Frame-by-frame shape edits
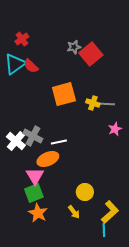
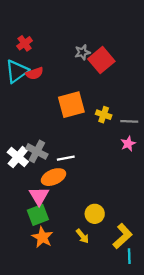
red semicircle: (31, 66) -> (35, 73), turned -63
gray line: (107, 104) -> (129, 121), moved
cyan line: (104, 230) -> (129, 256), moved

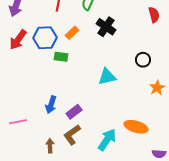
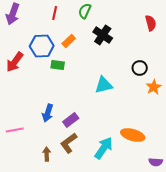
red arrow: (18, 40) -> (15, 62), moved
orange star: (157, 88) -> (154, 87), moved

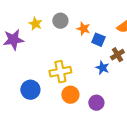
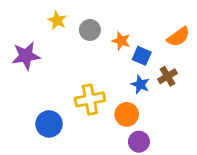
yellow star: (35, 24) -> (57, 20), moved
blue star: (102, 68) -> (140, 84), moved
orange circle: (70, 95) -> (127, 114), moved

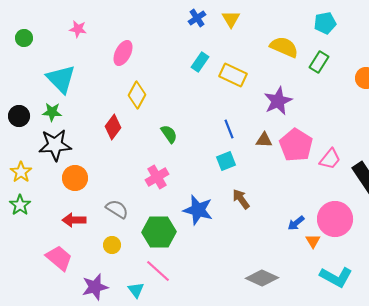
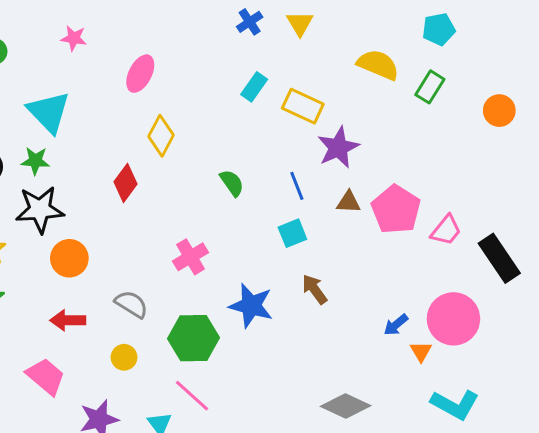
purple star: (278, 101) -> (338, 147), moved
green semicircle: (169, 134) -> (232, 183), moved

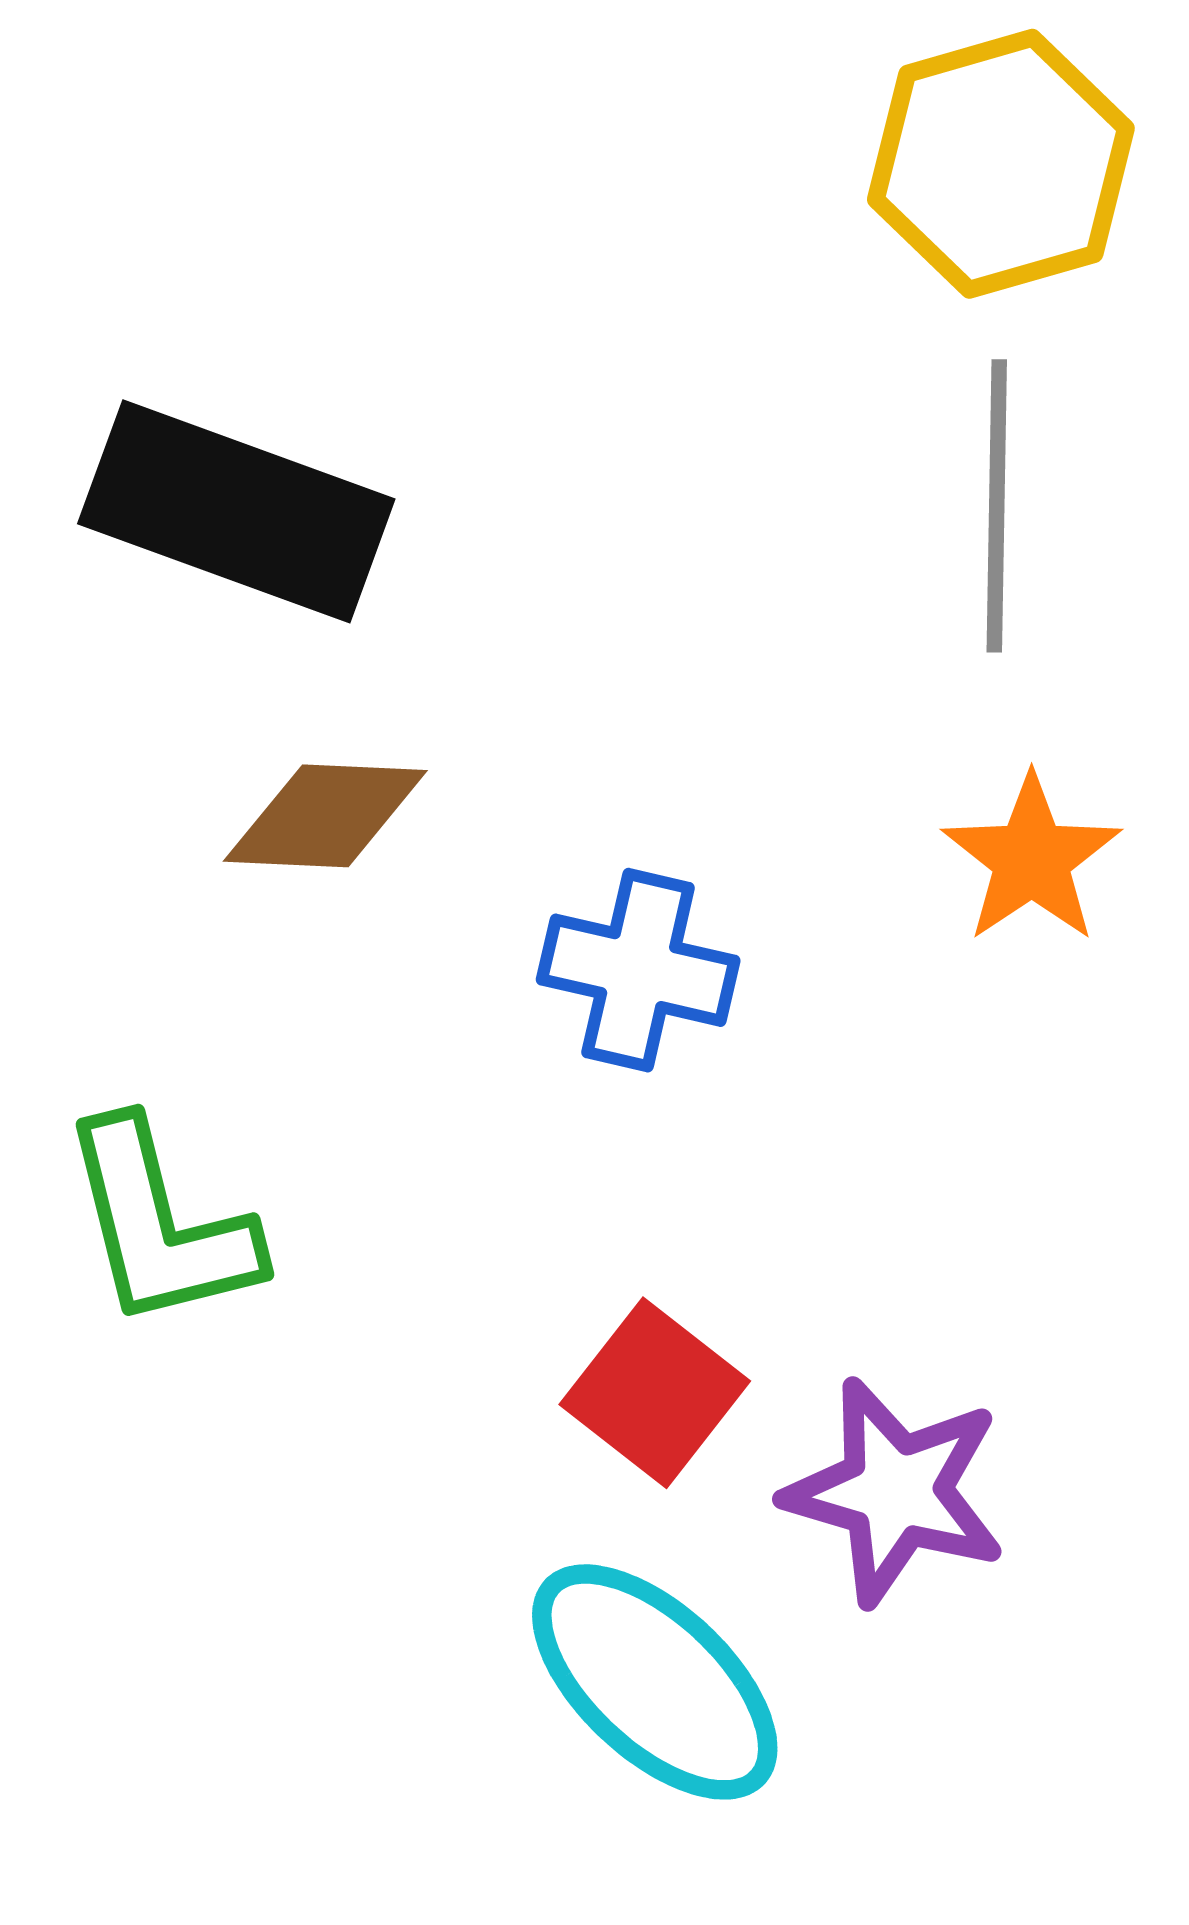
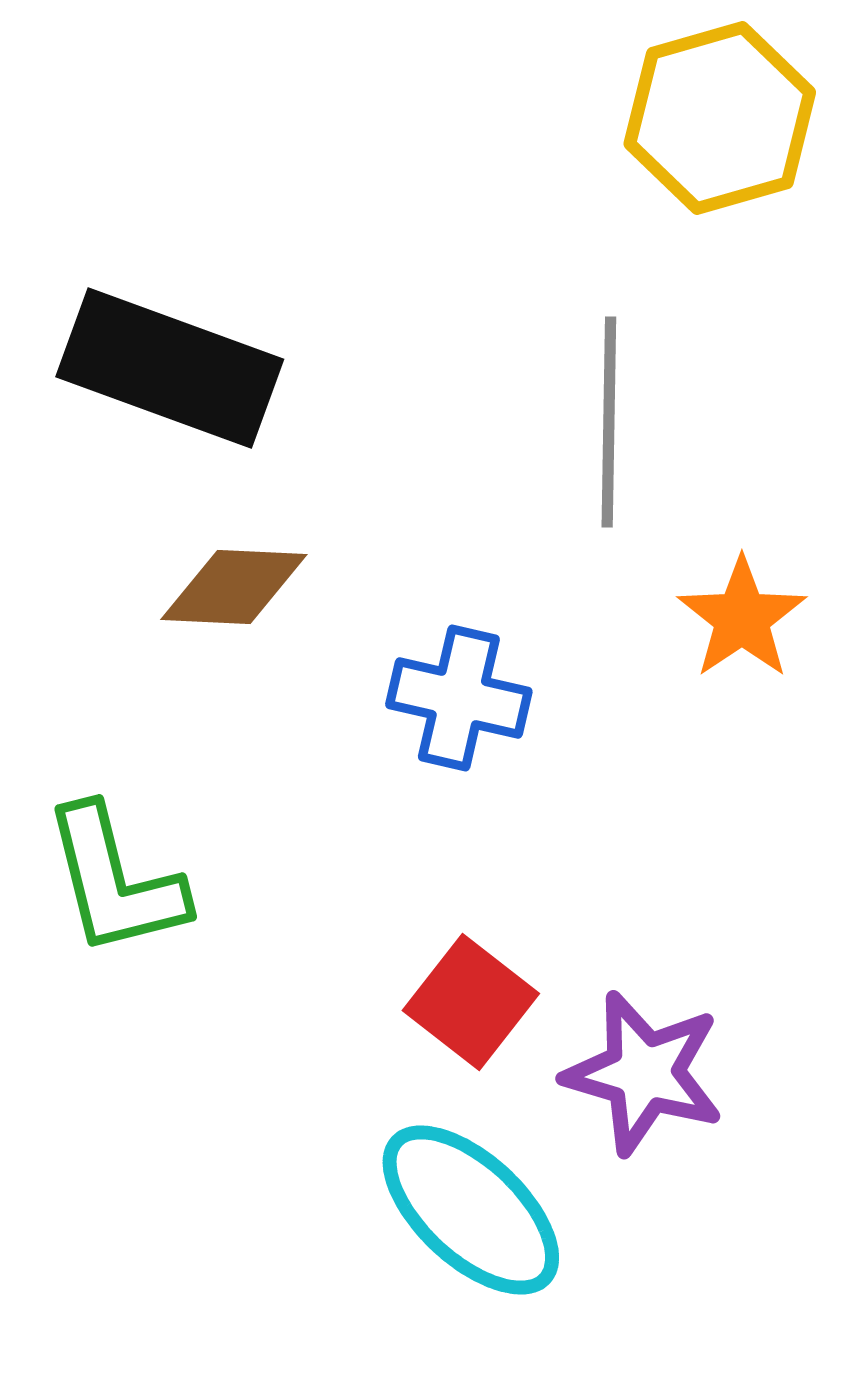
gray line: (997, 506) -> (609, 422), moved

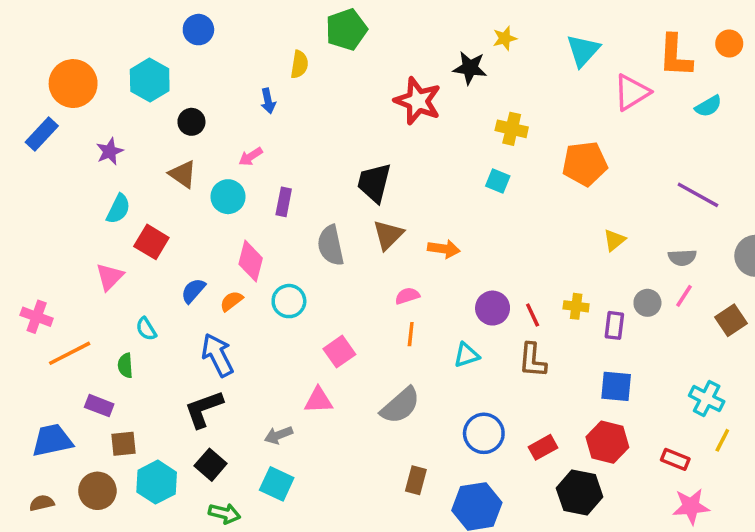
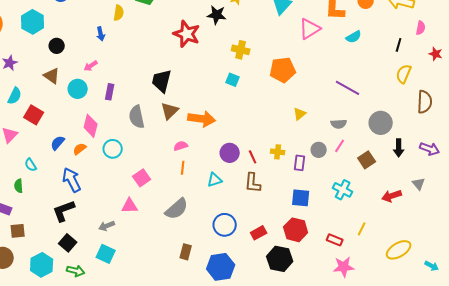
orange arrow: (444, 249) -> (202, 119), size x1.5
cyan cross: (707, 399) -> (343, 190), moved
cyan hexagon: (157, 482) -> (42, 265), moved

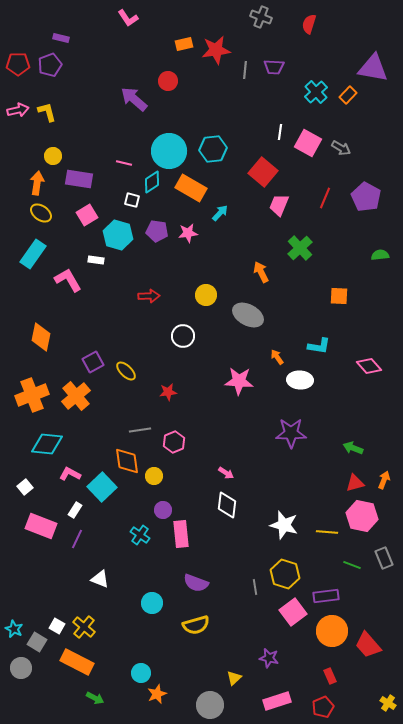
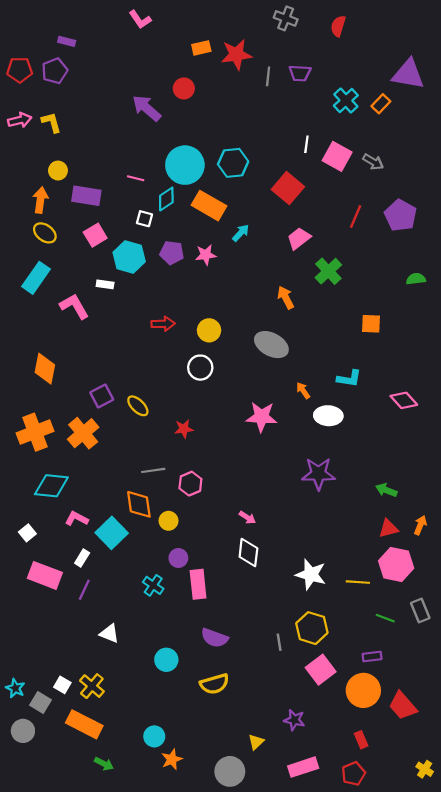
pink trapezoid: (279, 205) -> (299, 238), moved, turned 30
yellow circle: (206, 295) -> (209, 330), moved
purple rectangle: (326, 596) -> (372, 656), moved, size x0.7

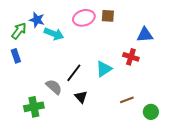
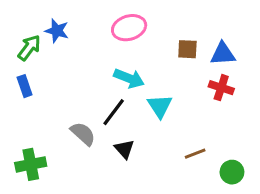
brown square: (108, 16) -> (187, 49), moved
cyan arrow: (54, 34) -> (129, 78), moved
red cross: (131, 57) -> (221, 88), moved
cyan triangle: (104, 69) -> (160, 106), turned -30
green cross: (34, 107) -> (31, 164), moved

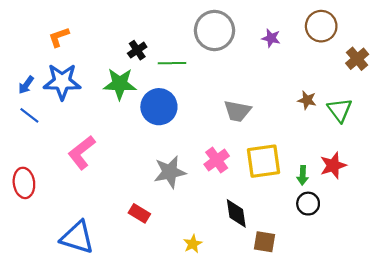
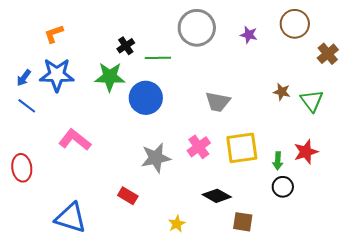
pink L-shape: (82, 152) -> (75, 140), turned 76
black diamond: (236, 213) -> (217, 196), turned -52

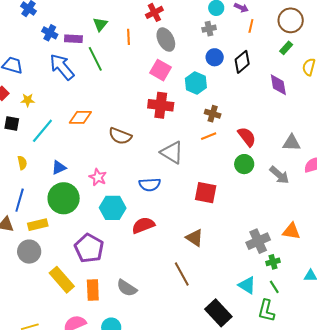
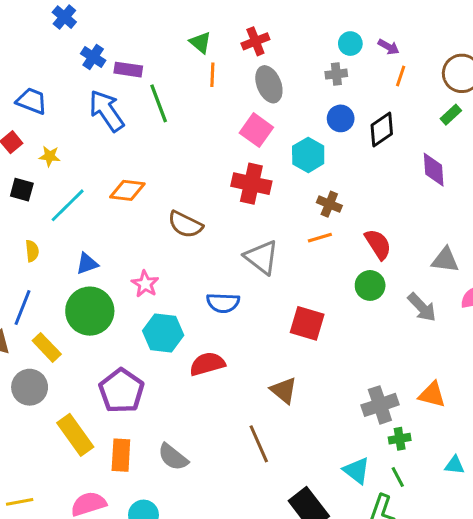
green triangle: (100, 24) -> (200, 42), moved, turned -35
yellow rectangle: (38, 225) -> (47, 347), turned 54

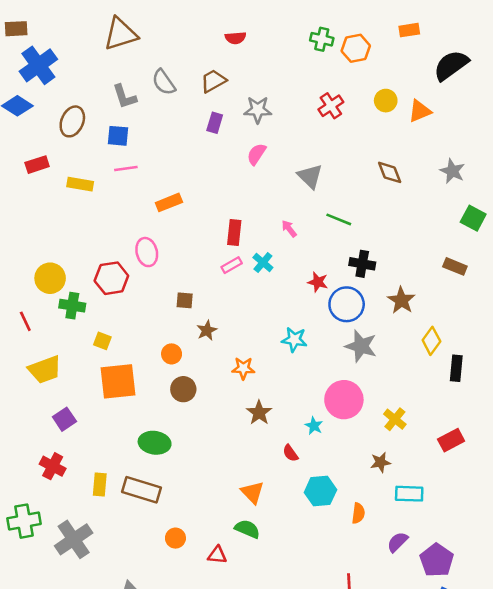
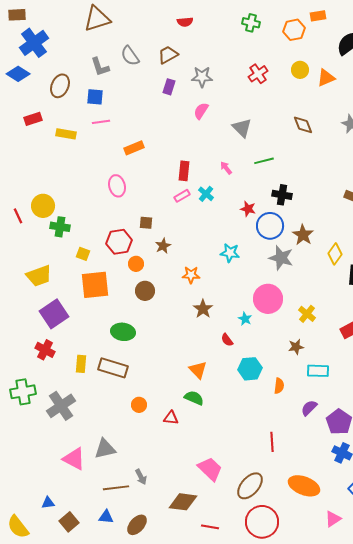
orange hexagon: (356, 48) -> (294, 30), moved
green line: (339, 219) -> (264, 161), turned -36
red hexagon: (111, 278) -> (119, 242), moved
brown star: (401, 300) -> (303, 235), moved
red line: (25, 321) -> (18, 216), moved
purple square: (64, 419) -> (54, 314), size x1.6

WHAT TO WORK ON → Images aside, return each entry above precisely as it stands.

RESPONSE →
red semicircle: (31, 66) -> (35, 73), turned -63
gray line: (107, 104) -> (129, 121), moved
cyan line: (104, 230) -> (129, 256), moved

red arrow: (18, 40) -> (15, 62), moved
orange star: (157, 88) -> (154, 87), moved

yellow star: (35, 24) -> (57, 20), moved
blue star: (102, 68) -> (140, 84), moved
orange circle: (70, 95) -> (127, 114), moved

purple star: (278, 101) -> (338, 147), moved
green semicircle: (169, 134) -> (232, 183), moved

gray line: (997, 506) -> (609, 422), moved

orange arrow: (444, 249) -> (202, 119), size x1.5
cyan cross: (707, 399) -> (343, 190), moved
cyan hexagon: (157, 482) -> (42, 265), moved

pink trapezoid: (279, 205) -> (299, 238), moved, turned 30
yellow circle: (206, 295) -> (209, 330), moved
purple rectangle: (326, 596) -> (372, 656), moved, size x0.7

brown square: (108, 16) -> (187, 49), moved
cyan arrow: (54, 34) -> (129, 78), moved
red cross: (131, 57) -> (221, 88), moved
cyan triangle: (104, 69) -> (160, 106), turned -30
green cross: (34, 107) -> (31, 164), moved

pink L-shape: (82, 152) -> (75, 140), turned 76
black diamond: (236, 213) -> (217, 196), turned -52

green triangle: (100, 24) -> (200, 42), moved, turned -35
yellow rectangle: (38, 225) -> (47, 347), turned 54

orange hexagon: (356, 48) -> (294, 30), moved
green line: (339, 219) -> (264, 161), turned -36
red hexagon: (111, 278) -> (119, 242), moved
brown star: (401, 300) -> (303, 235), moved
red line: (25, 321) -> (18, 216), moved
purple square: (64, 419) -> (54, 314), size x1.6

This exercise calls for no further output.